Only certain lines below are wanted: those starting at the line containing "camera: 20 degrees left, 10 degrees up" and ending at the line containing "(557, 315) = (597, 303): green", both included, each retyped exactly.

**Provided records:**
● ● ● ●
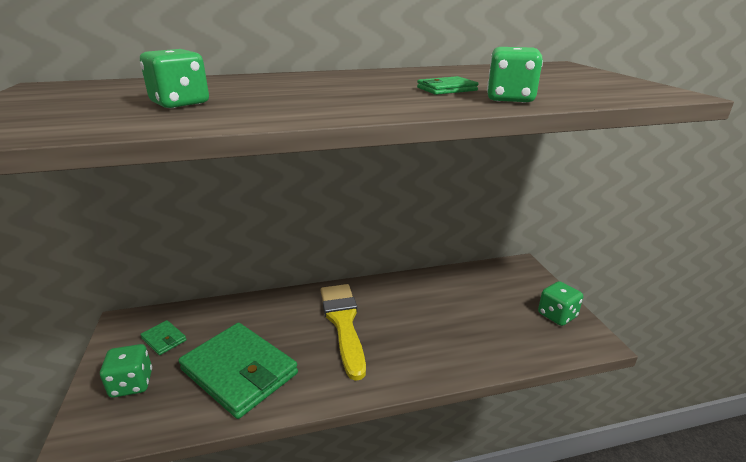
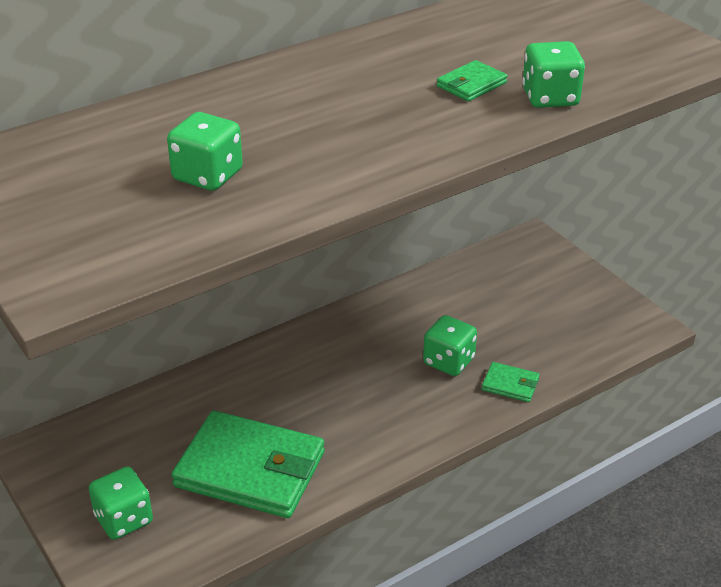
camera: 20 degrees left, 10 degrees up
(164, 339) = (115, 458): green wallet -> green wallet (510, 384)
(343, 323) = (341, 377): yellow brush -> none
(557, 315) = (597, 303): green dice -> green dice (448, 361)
● ● ● ●
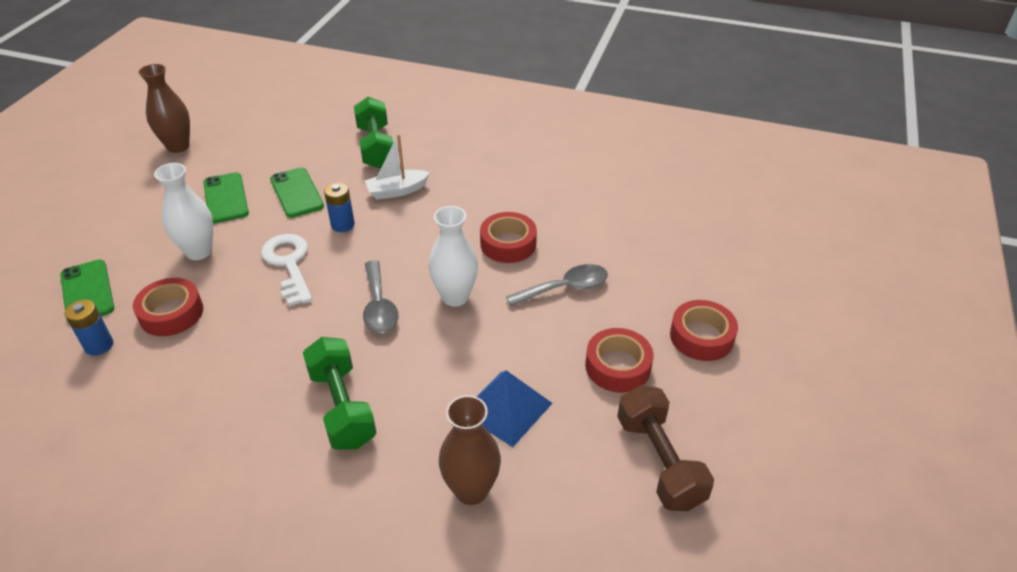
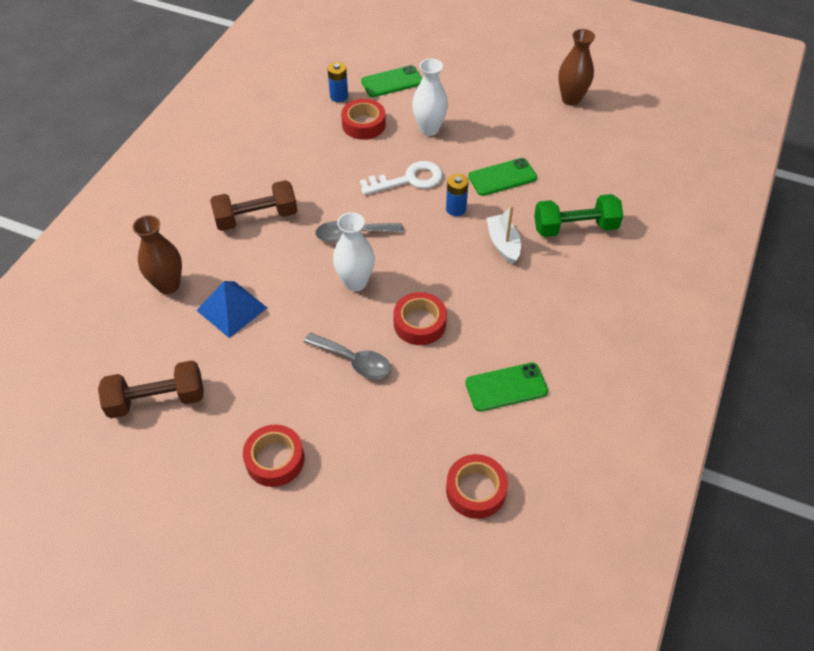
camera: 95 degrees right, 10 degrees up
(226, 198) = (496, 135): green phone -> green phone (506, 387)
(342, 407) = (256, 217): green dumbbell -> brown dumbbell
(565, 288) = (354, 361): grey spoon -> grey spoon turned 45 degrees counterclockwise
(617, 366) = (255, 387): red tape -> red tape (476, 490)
● ● ● ●
**Problem solution:**
camera: 20 degrees left, 10 degrees up
(164, 339) = (115, 458): green wallet -> green wallet (510, 384)
(343, 323) = (341, 377): yellow brush -> none
(557, 315) = (597, 303): green dice -> green dice (448, 361)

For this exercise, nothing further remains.